# SUPPLIED MATERIAL
= = =

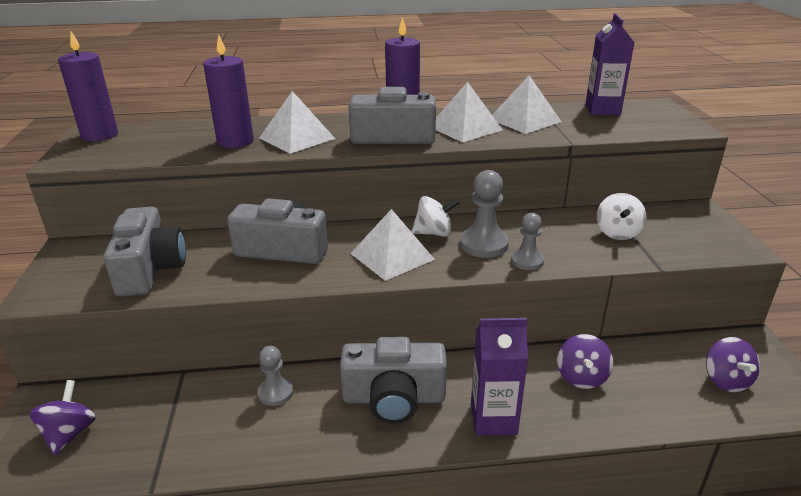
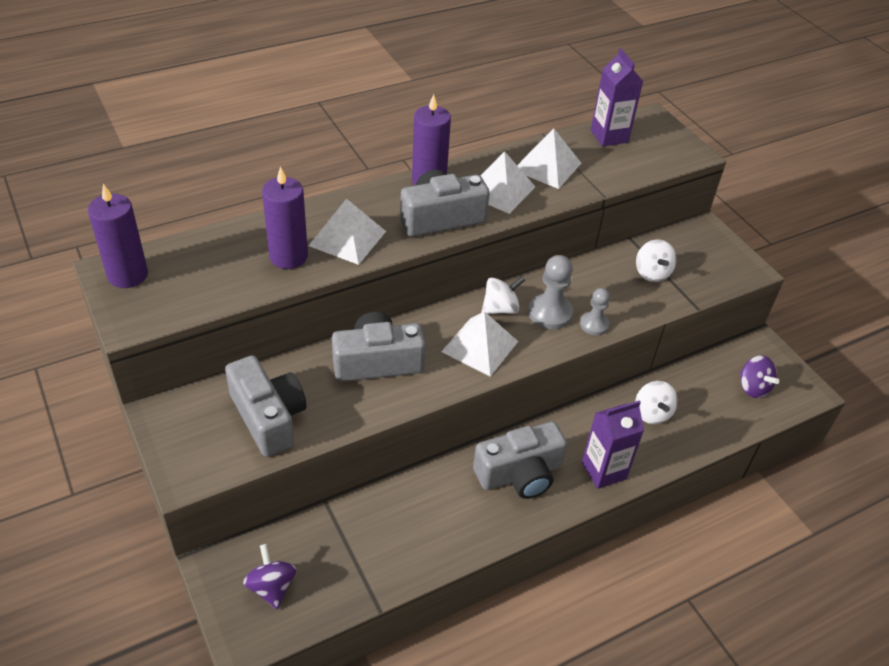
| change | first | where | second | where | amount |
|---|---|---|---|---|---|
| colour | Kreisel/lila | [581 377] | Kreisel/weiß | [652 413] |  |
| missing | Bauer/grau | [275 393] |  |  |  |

= = =

# TASK DESCRIPTION
Copy the listing in full and without alteration, omitting every picture.

# WRITTEN RESPONSE
| change | first | where | second | where | amount |
|---|---|---|---|---|---|
| colour | Kreisel/lila | [581 377] | Kreisel/weiß | [652 413] |  |
| missing | Bauer/grau | [275 393] |  |  |  |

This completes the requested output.